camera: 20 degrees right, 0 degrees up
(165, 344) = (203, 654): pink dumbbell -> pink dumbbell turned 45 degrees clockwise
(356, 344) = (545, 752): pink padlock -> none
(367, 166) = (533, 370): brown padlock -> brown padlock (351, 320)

----

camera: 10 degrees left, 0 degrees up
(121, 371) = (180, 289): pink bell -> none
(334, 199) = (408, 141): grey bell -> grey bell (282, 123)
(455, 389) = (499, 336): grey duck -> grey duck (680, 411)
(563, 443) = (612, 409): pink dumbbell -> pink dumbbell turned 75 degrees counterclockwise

----

▸ Aim of the exercise: In the listing above, each line with the word "degrees" is to be copied out.

▸ Exercise response:
camera: 20 degrees right, 0 degrees up
(165, 344) = (203, 654): pink dumbbell -> pink dumbbell turned 45 degrees clockwise
camera: 10 degrees left, 0 degrees up
(563, 443) = (612, 409): pink dumbbell -> pink dumbbell turned 75 degrees counterclockwise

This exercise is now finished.